Output the records exactly, and drop each picture.
Start of Input for this task
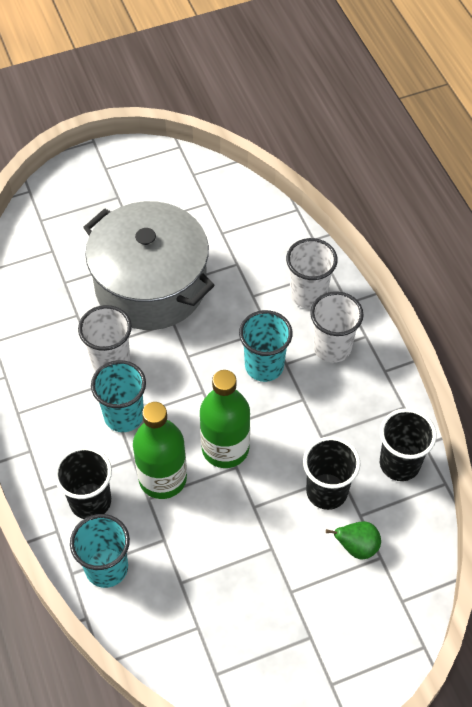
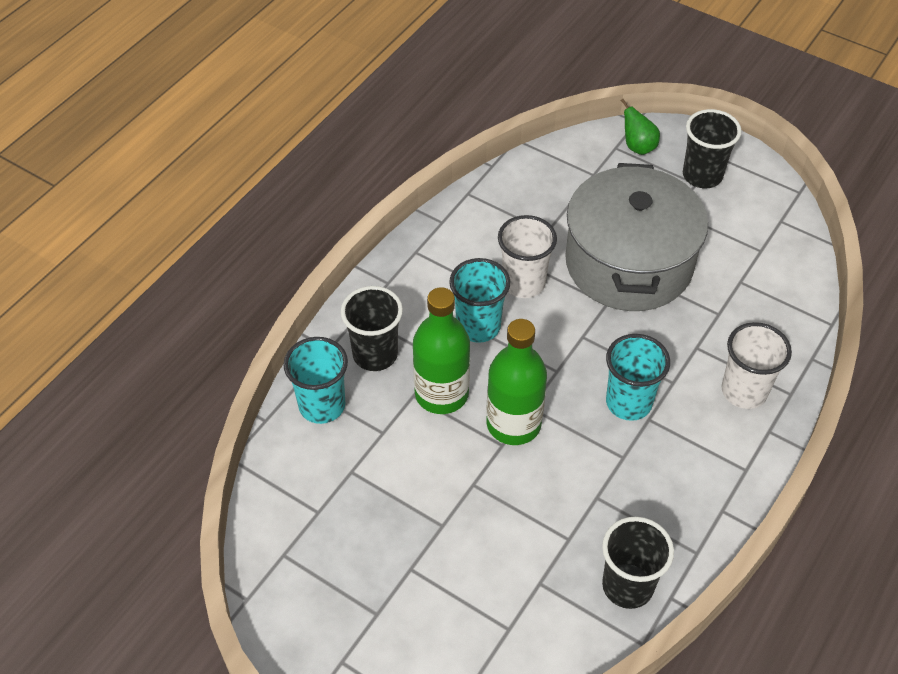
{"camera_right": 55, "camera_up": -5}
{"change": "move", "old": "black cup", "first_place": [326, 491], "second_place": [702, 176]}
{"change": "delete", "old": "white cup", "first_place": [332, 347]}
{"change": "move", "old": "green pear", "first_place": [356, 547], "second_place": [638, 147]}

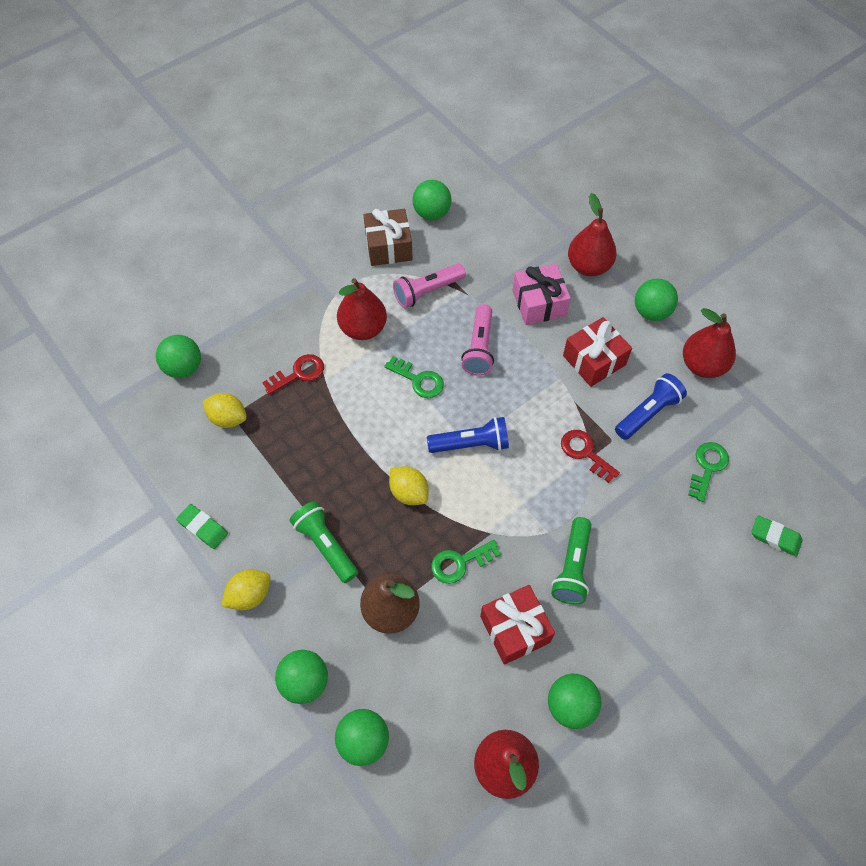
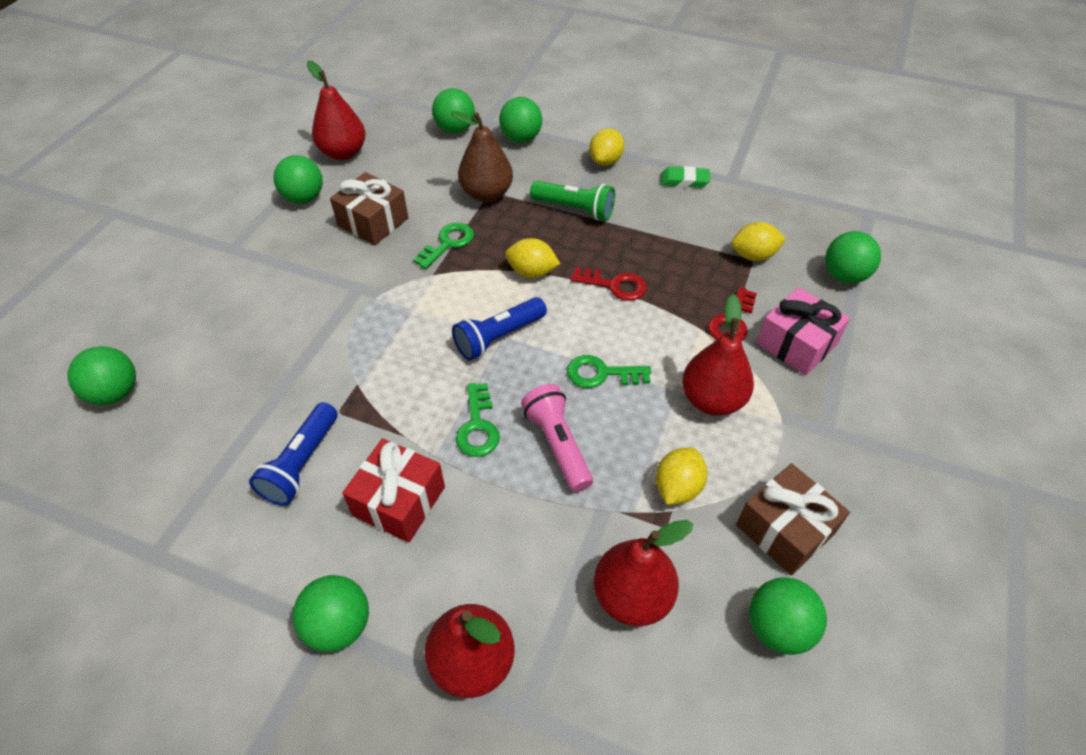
{"camera_right": 150, "camera_up": -10}
{"change": "replace", "old": "pink flashlight", "new": "yellow lemon", "first_place": [427, 292], "second_place": [677, 487]}
{"change": "recolor", "old": "red gift", "new": "brown gift", "first_place": [515, 629], "second_place": [373, 222]}
{"change": "move", "old": "pink gift", "first_place": [539, 303], "second_place": [796, 344]}
{"change": "delete", "old": "green flashlight", "first_place": [572, 567]}
{"change": "move", "old": "red key", "first_place": [585, 452], "second_place": [615, 285]}
{"change": "move", "old": "red pear", "first_place": [702, 365], "second_place": [632, 596]}
{"change": "move", "old": "green key", "first_place": [707, 467], "second_place": [477, 426]}
{"change": "replace", "old": "green eraser", "new": "green ball", "first_place": [775, 537], "second_place": [115, 393]}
End of Input for this task
_Your response_
{"camera_right": 55, "camera_up": -5}
{"change": "move", "old": "black cup", "first_place": [326, 491], "second_place": [702, 176]}
{"change": "delete", "old": "white cup", "first_place": [332, 347]}
{"change": "move", "old": "green pear", "first_place": [356, 547], "second_place": [638, 147]}

{"camera_right": 150, "camera_up": -10}
{"change": "replace", "old": "pink flashlight", "new": "yellow lemon", "first_place": [427, 292], "second_place": [677, 487]}
{"change": "recolor", "old": "red gift", "new": "brown gift", "first_place": [515, 629], "second_place": [373, 222]}
{"change": "move", "old": "pink gift", "first_place": [539, 303], "second_place": [796, 344]}
{"change": "delete", "old": "green flashlight", "first_place": [572, 567]}
{"change": "move", "old": "red key", "first_place": [585, 452], "second_place": [615, 285]}
{"change": "move", "old": "red pear", "first_place": [702, 365], "second_place": [632, 596]}
{"change": "move", "old": "green key", "first_place": [707, 467], "second_place": [477, 426]}
{"change": "replace", "old": "green eraser", "new": "green ball", "first_place": [775, 537], "second_place": [115, 393]}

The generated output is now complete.